TASK DIRECTIONS :: Count every line in the following entries that holds the word "scrolled". Only the number should be given.

....

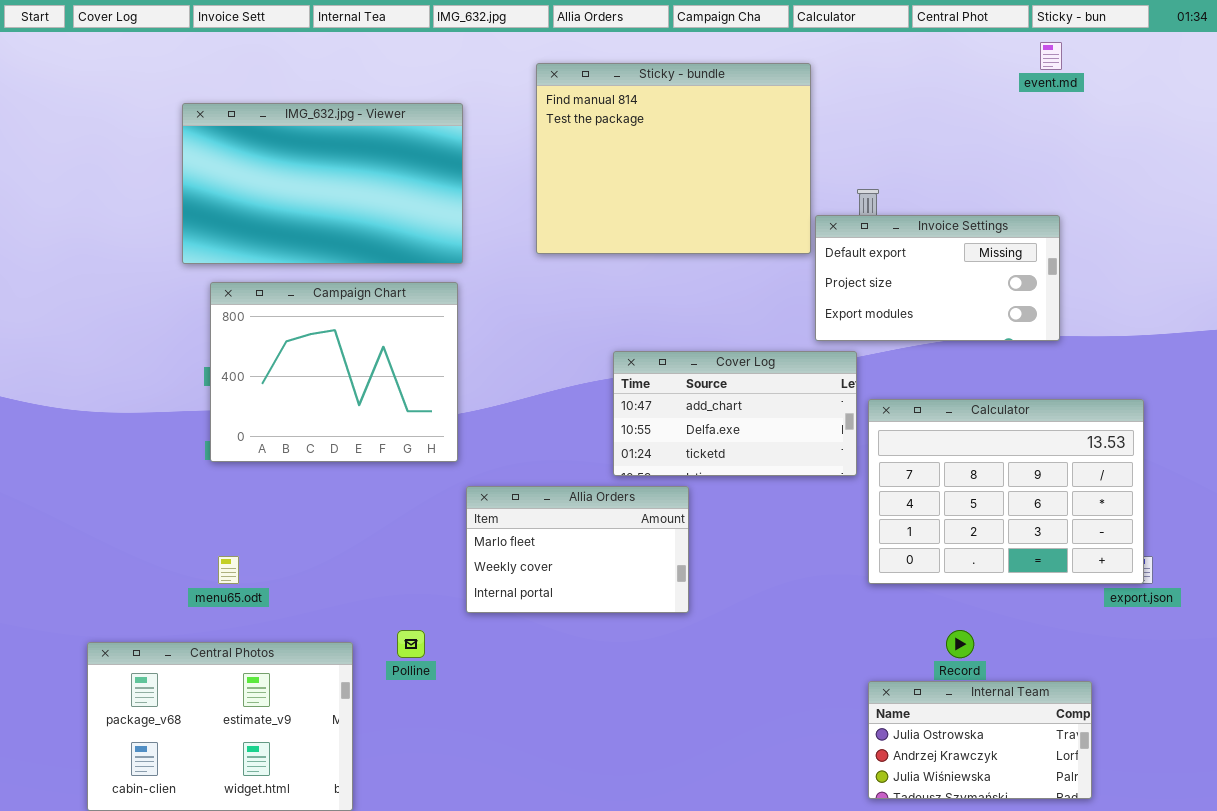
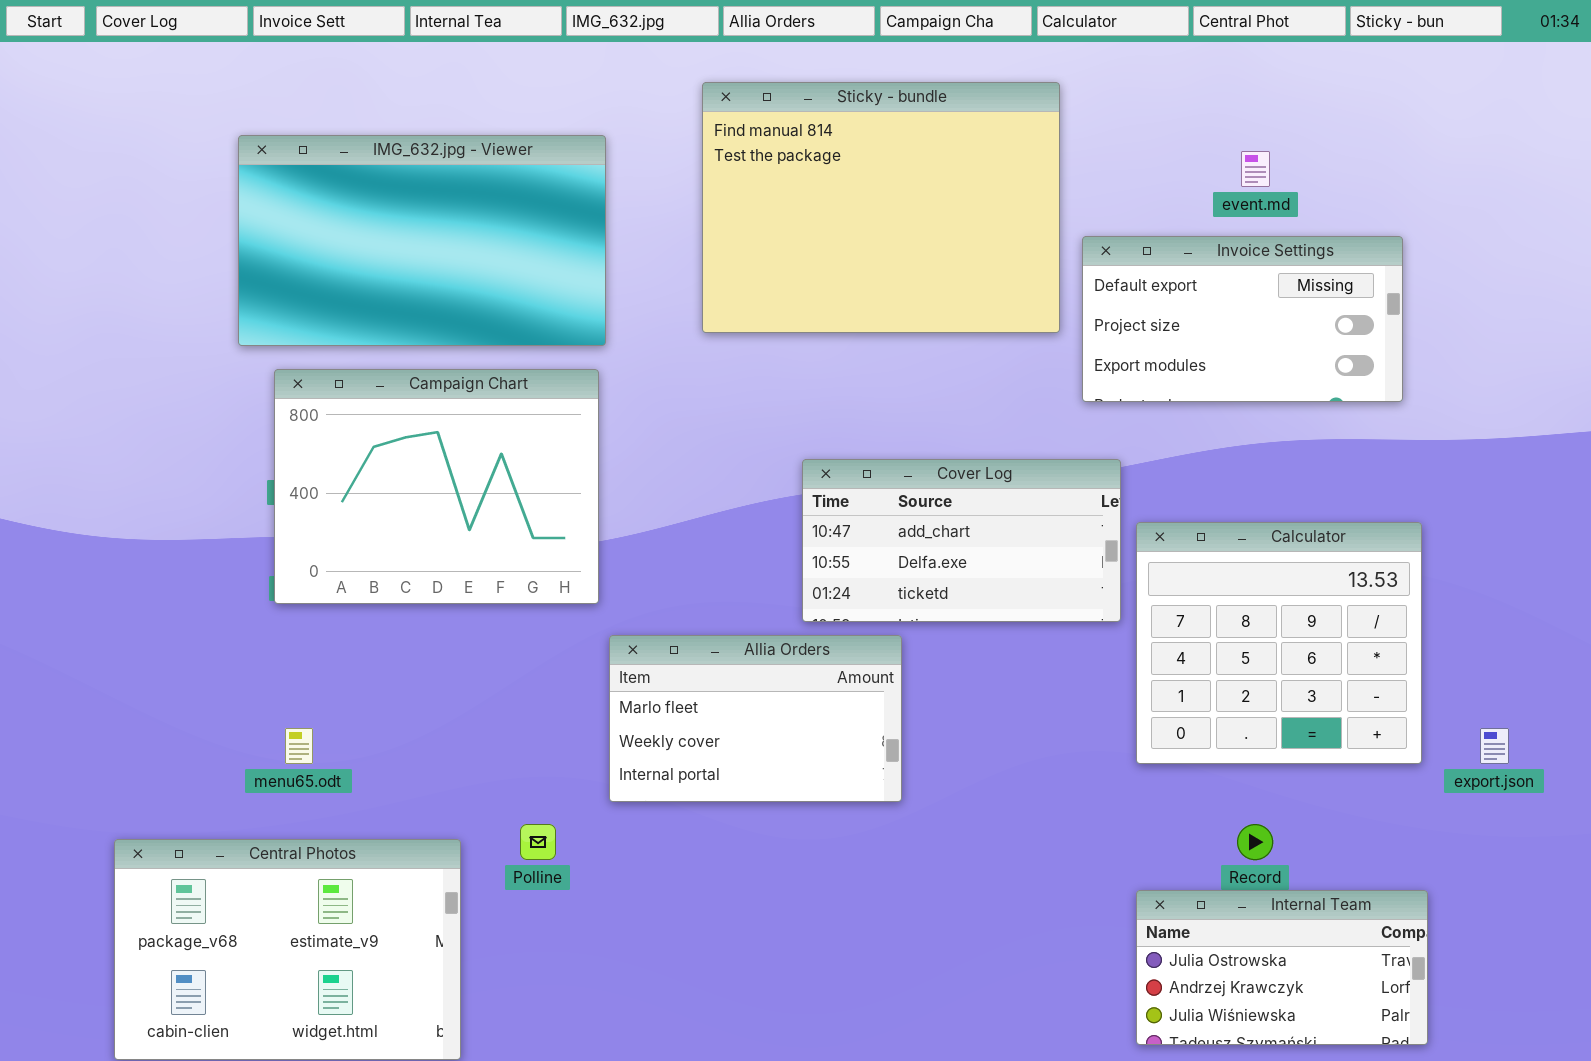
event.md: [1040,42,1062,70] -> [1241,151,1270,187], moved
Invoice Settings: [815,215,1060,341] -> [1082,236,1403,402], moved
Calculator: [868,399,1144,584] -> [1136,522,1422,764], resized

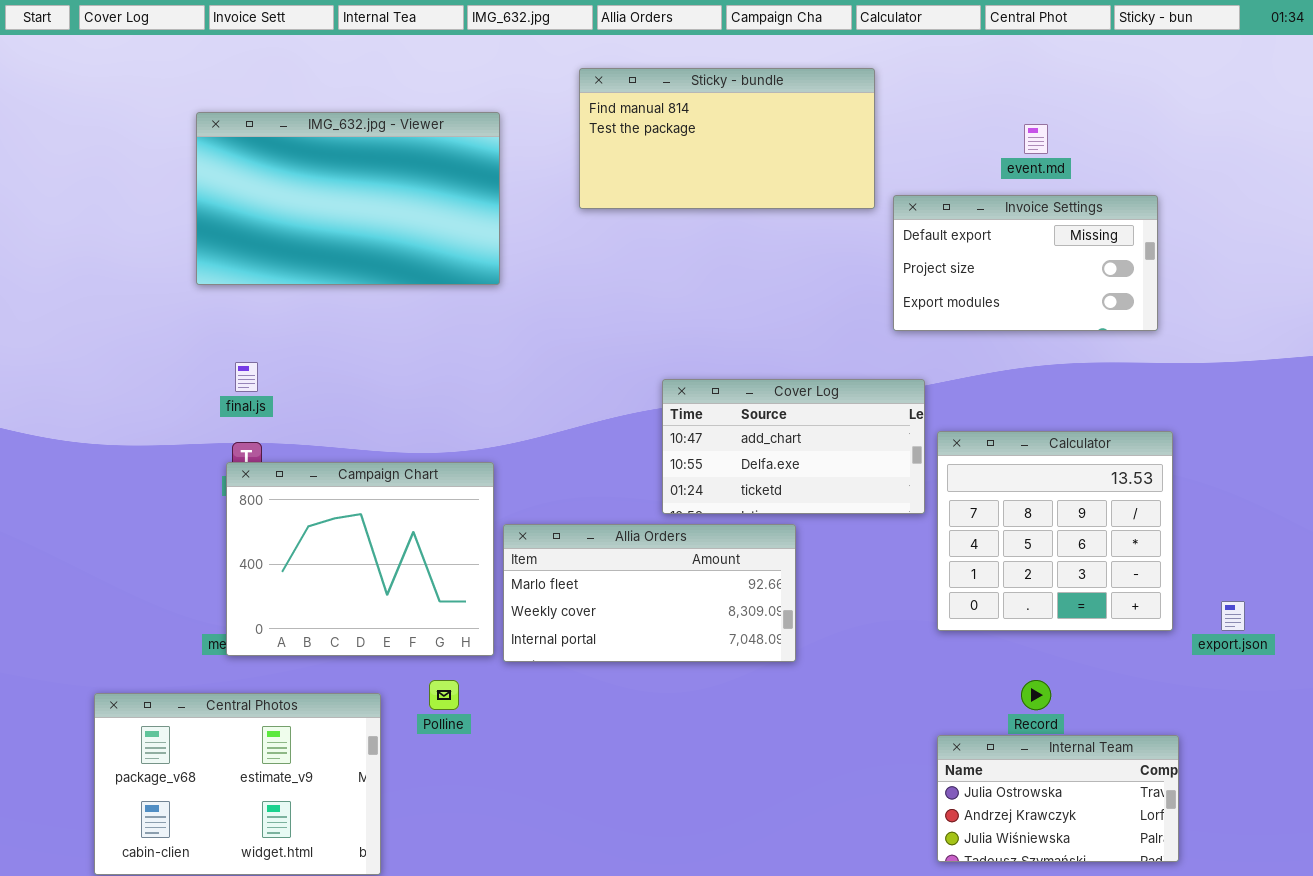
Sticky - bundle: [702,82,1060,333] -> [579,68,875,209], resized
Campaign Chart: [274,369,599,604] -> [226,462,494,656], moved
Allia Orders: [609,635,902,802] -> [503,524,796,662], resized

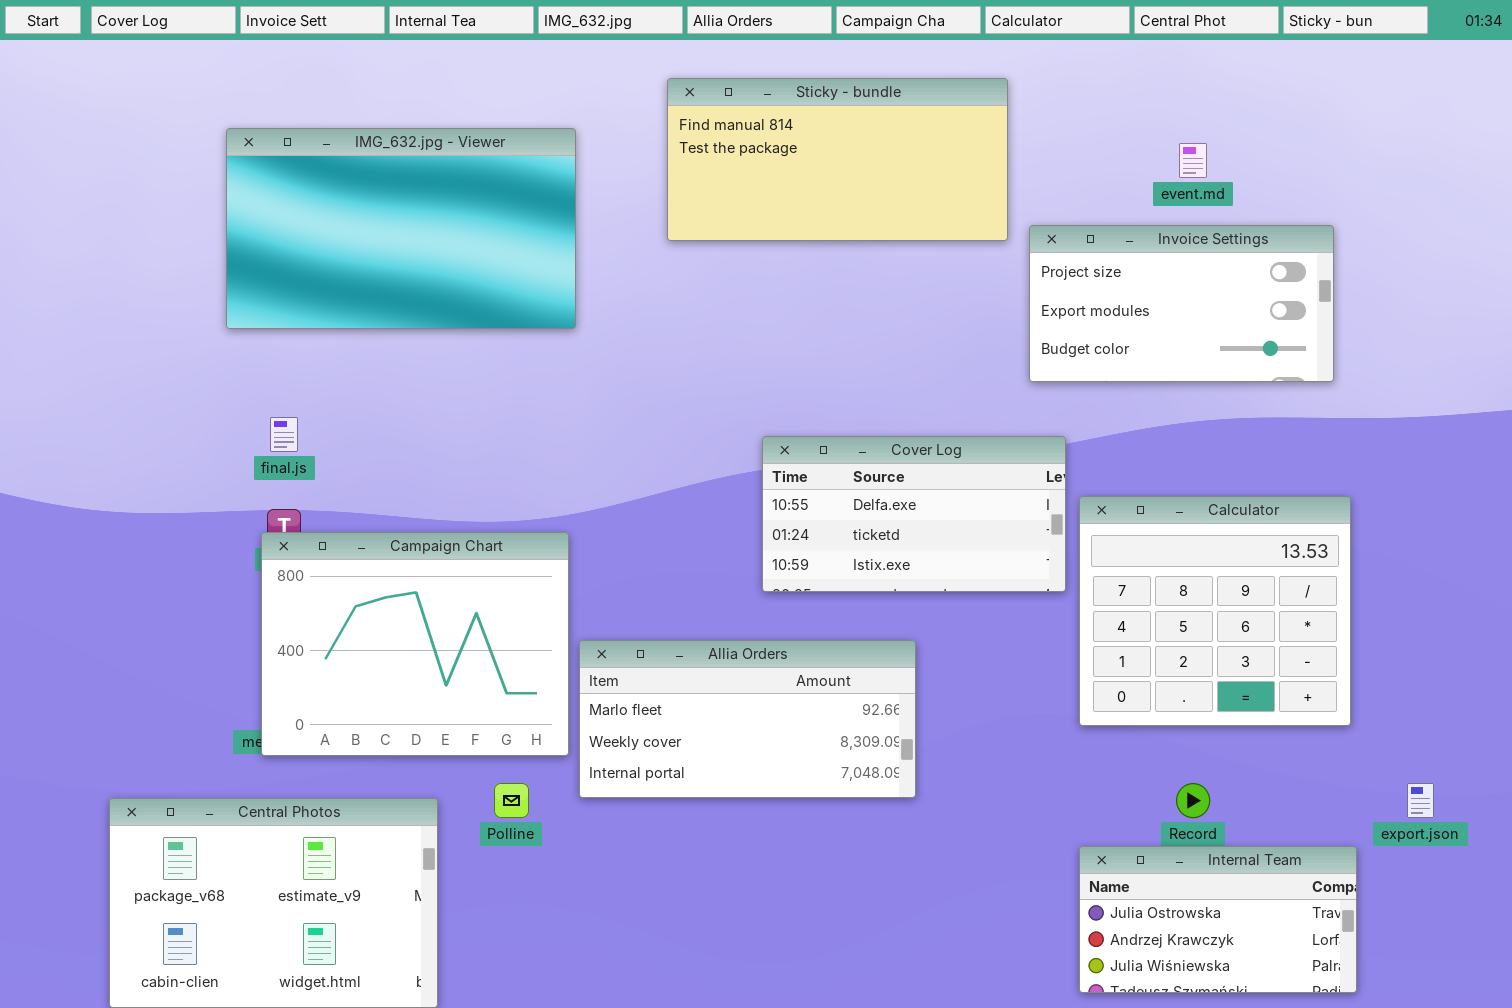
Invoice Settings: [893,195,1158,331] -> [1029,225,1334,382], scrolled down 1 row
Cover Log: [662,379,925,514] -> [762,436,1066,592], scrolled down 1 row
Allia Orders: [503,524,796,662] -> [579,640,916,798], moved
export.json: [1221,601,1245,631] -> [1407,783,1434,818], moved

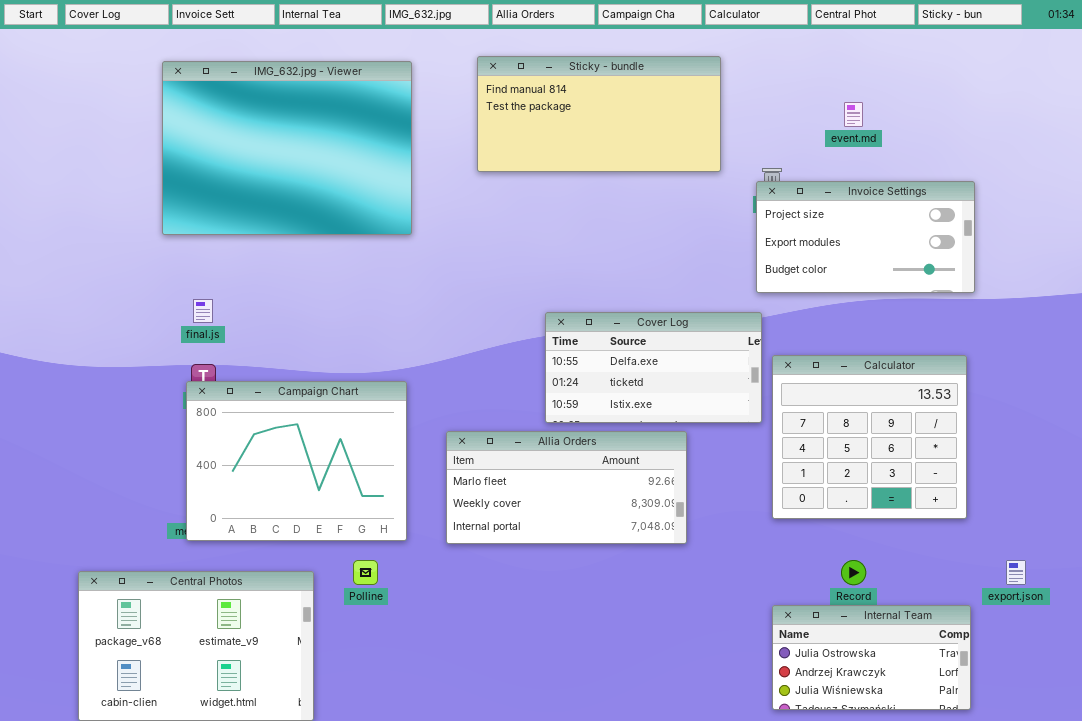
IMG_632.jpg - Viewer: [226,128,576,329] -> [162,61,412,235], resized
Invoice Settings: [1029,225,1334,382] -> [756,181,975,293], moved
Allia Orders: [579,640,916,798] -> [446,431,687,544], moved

....

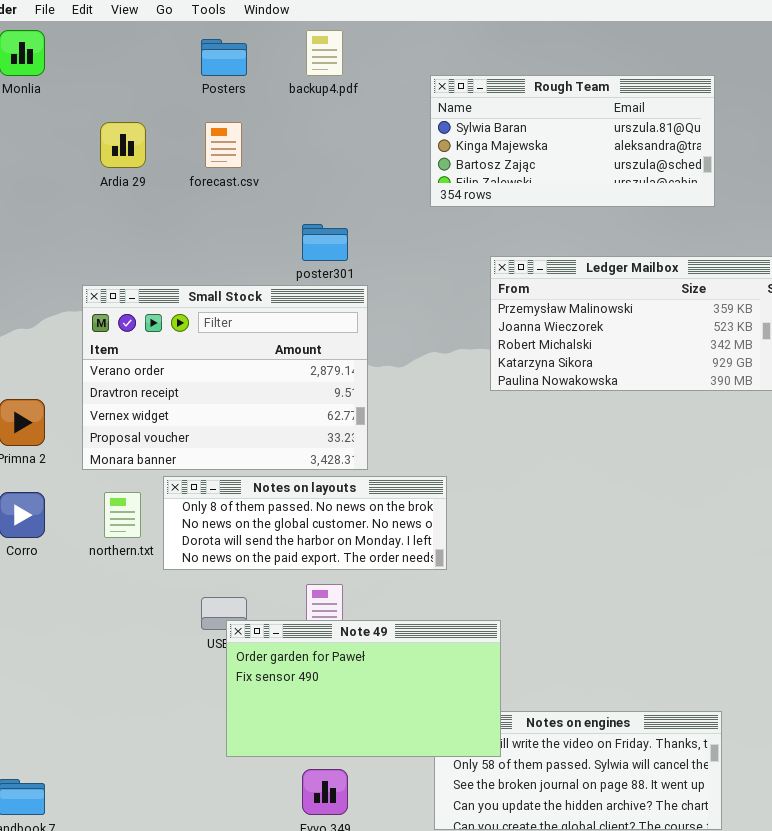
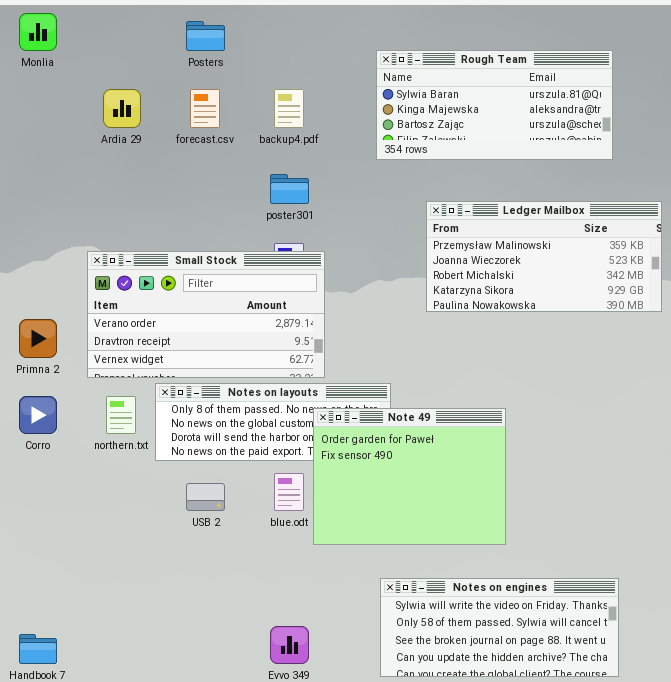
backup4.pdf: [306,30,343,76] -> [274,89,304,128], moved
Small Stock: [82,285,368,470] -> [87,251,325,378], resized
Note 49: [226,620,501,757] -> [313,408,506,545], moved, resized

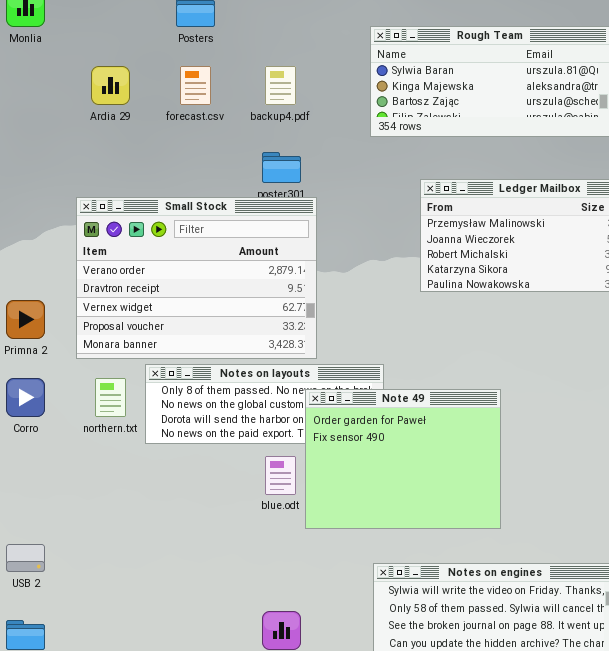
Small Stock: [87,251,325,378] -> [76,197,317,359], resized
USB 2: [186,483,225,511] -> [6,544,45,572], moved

....

RESULT OF THIS TASK :: 2